Records from a data collection

Start

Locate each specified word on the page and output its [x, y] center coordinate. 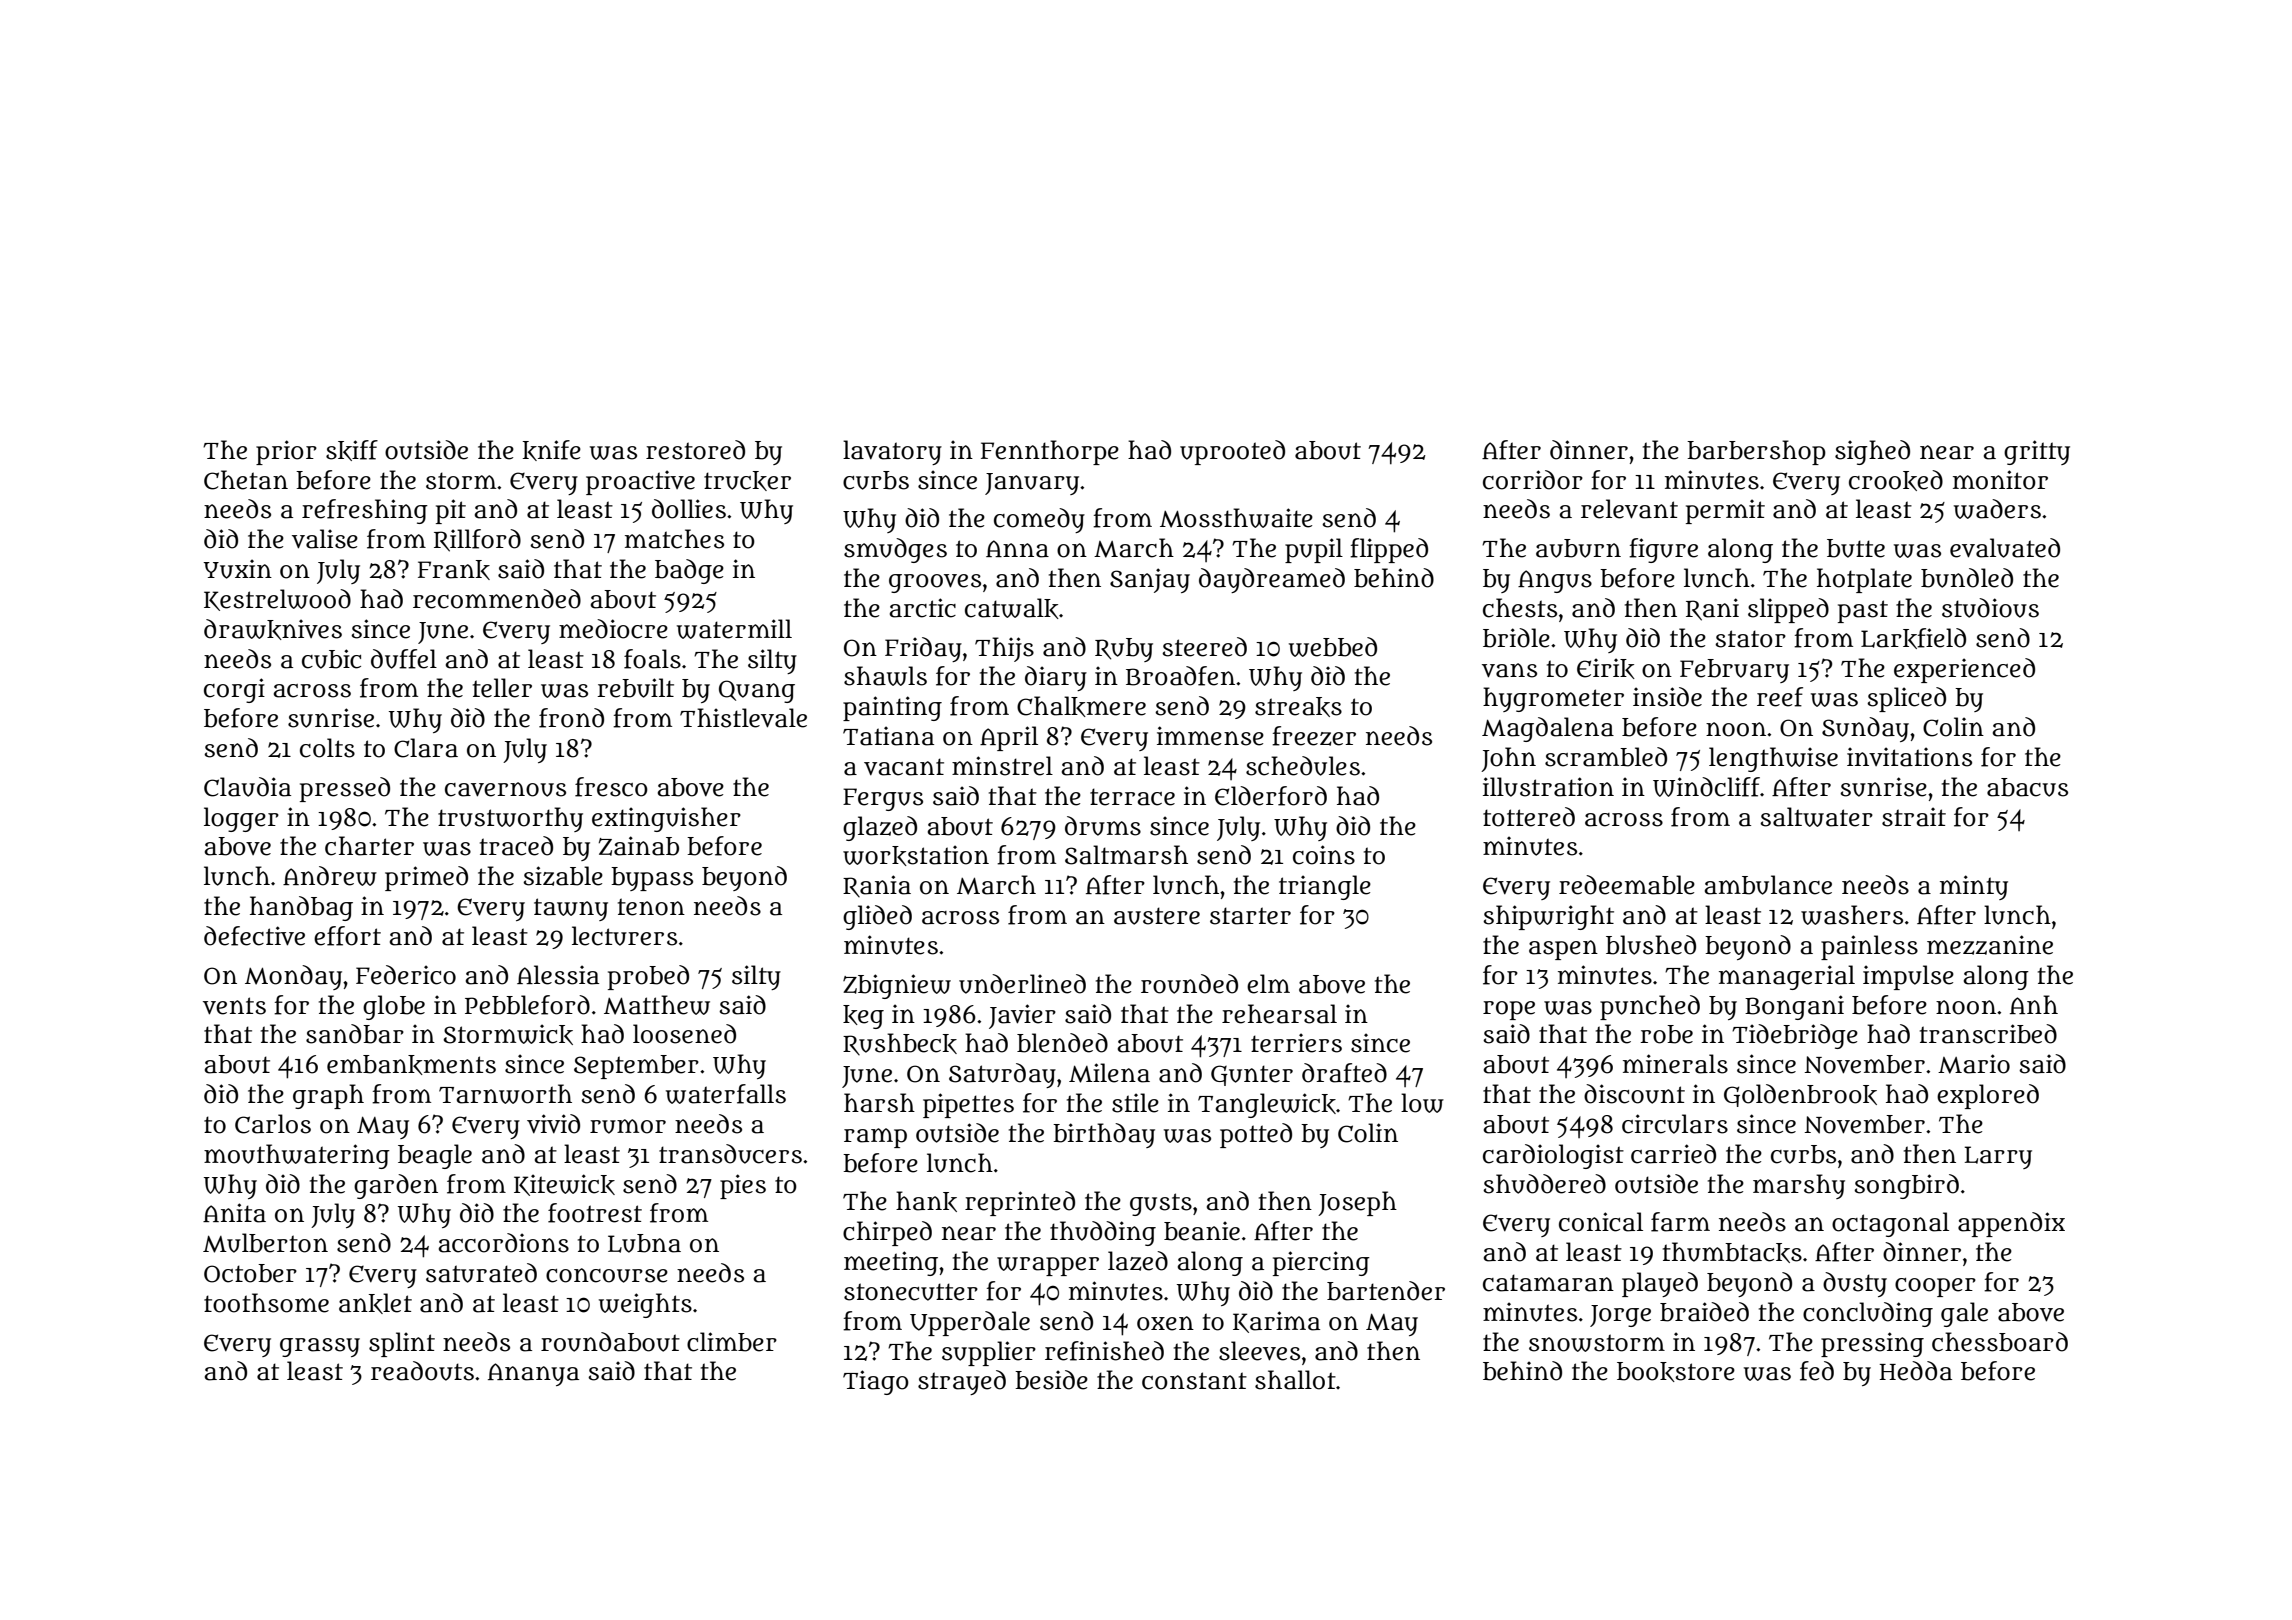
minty [1974, 887]
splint [402, 1344]
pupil [1314, 550]
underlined [1022, 984]
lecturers [624, 936]
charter [369, 846]
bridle [1516, 638]
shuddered [1544, 1184]
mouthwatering [297, 1156]
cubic [331, 659]
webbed [1333, 647]
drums [1103, 826]
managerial [1787, 977]
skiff [352, 450]
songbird [1906, 1186]
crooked [1896, 480]
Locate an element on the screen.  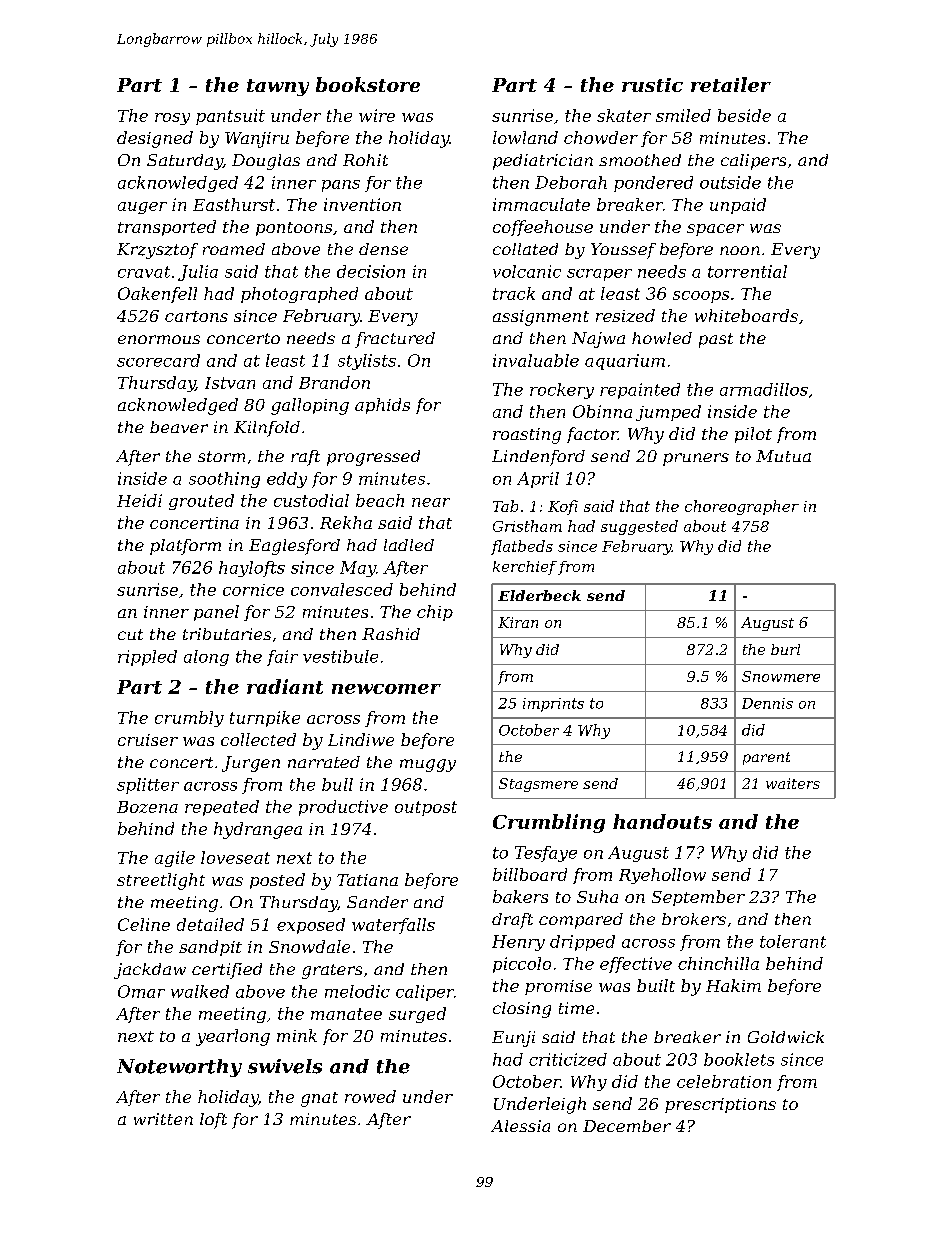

End

## [Instruction]
Format every line of the listing above as a numbered list, omitting any blank lines. Leave the pictures out of the answer.

## [Finished task]
1. Locate each specified word on the page and output its [x, y] center coordinate. 
2. minty [1974, 887]
3. splint [402, 1344]
4. pupil [1314, 550]
5. underlined [1022, 984]
6. lecturers [624, 936]
7. charter [369, 846]
8. bridle [1516, 638]
9. shuddered [1544, 1184]
10. mouthwatering [297, 1156]
11. cubic [331, 659]
12. webbed [1333, 647]
13. drums [1103, 826]
14. managerial [1787, 977]
15. skiff [352, 450]
16. songbird [1906, 1186]
17. crooked [1896, 480]
18. Locate an element on the screen.  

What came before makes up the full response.